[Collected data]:
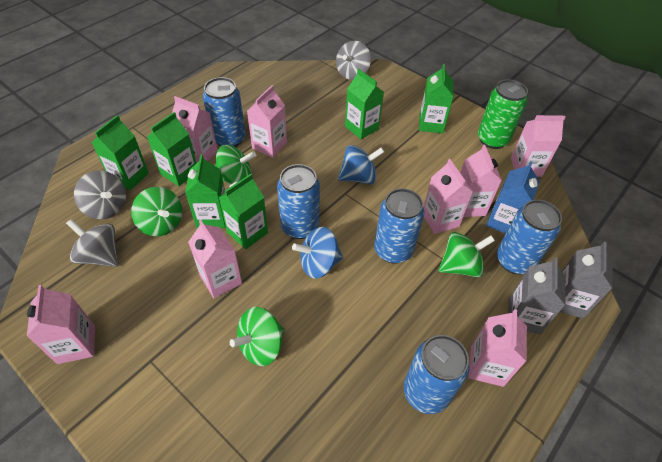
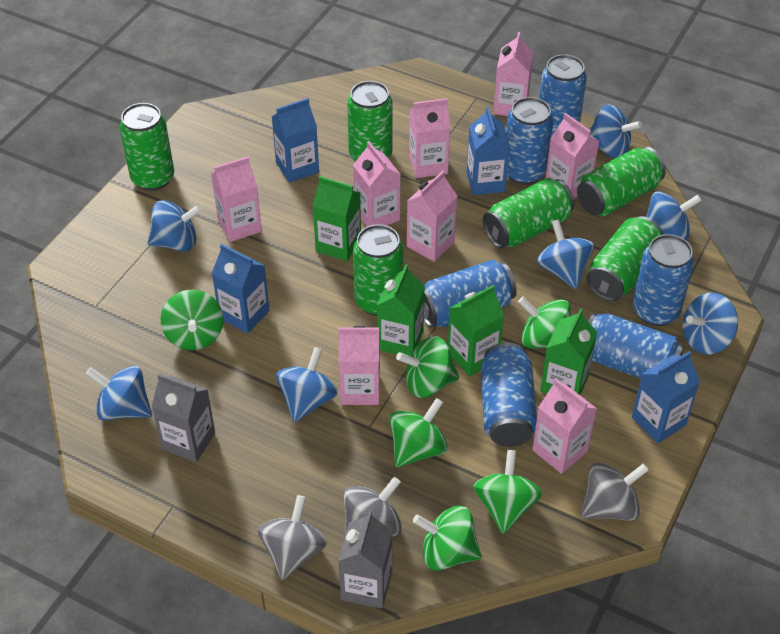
blue can: 5 -> 6
blue carton: 1 -> 4
blue spinning top: 2 -> 7
green can: 1 -> 6
green carton: 6 -> 4
green spinning top: 4 -> 6

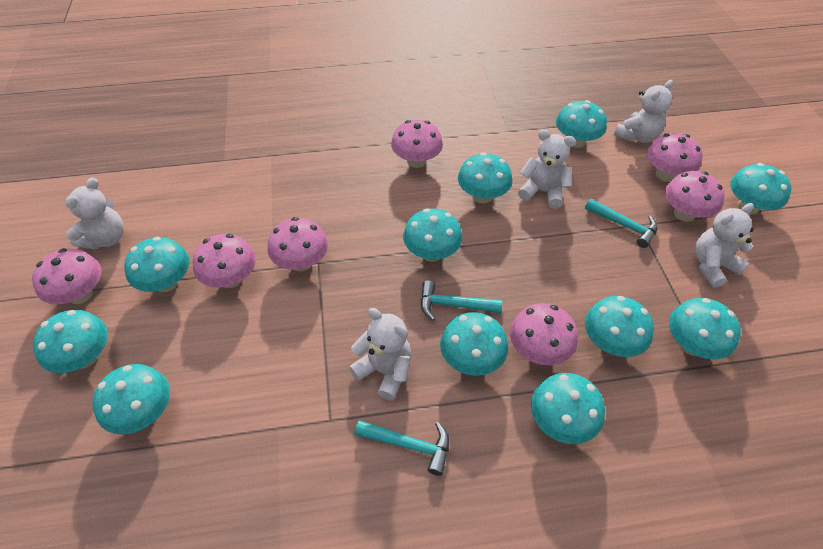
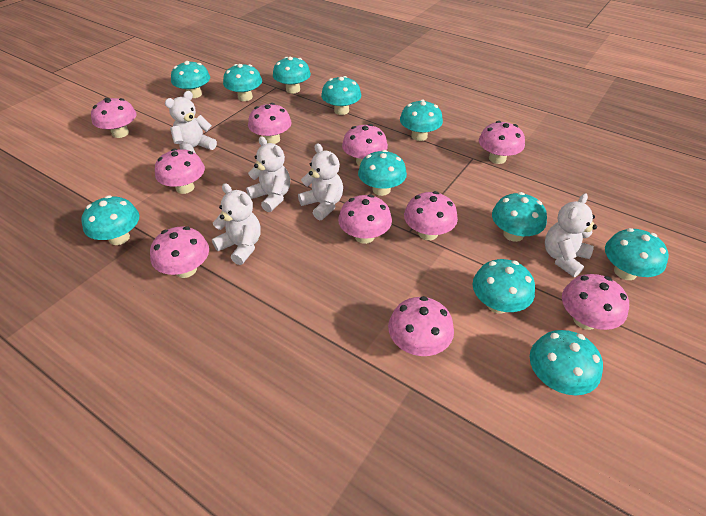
pink mushroom: 7 -> 10
turquoise hammer: 3 -> 0

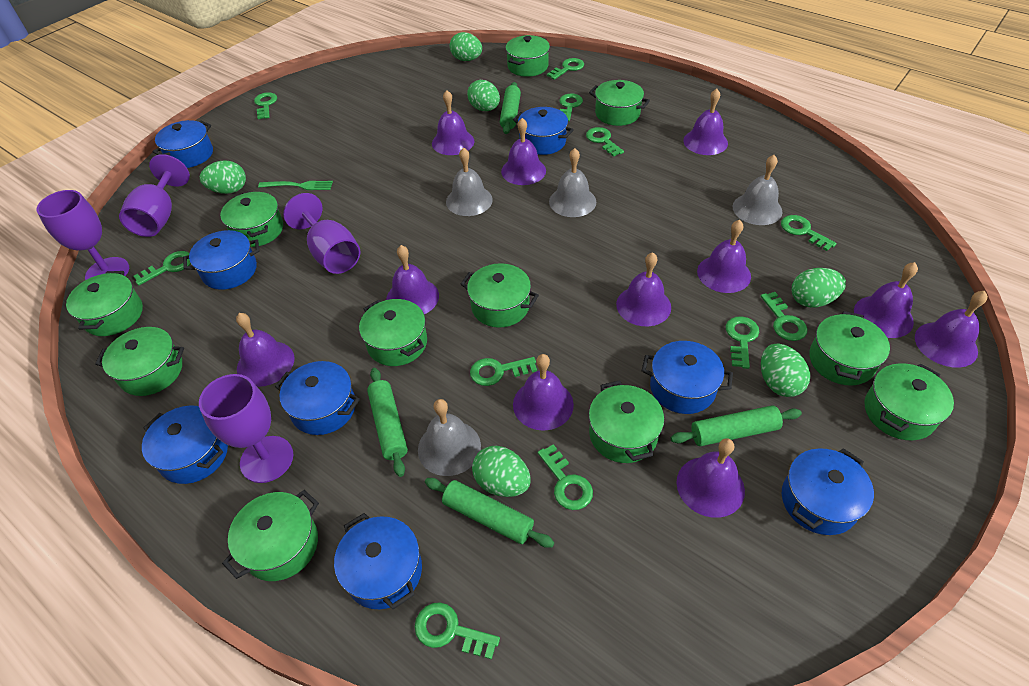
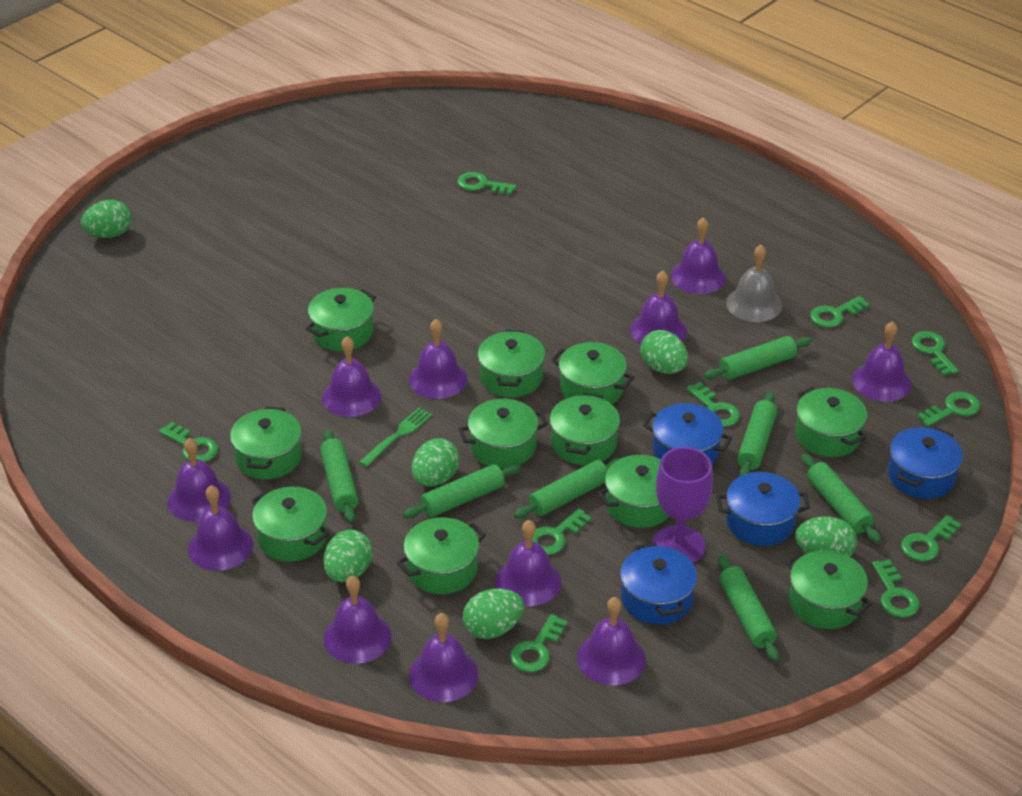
blue pot: 8 -> 4
green key: 11 -> 10
green rolling pin: 4 -> 7
grey bell: 4 -> 1
purple goblet: 4 -> 1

[WORK ITEM]: Would you write out exactly the lines of the data from the one holding "blue carton: 1 -> 4" to the final line, both included, with pictures left out?

[TASK RESULT]:
blue carton: 1 -> 4
blue spinning top: 2 -> 7
green can: 1 -> 6
green carton: 6 -> 4
green spinning top: 4 -> 6

pink mushroom: 7 -> 10
turquoise hammer: 3 -> 0

blue pot: 8 -> 4
green key: 11 -> 10
green rolling pin: 4 -> 7
grey bell: 4 -> 1
purple goblet: 4 -> 1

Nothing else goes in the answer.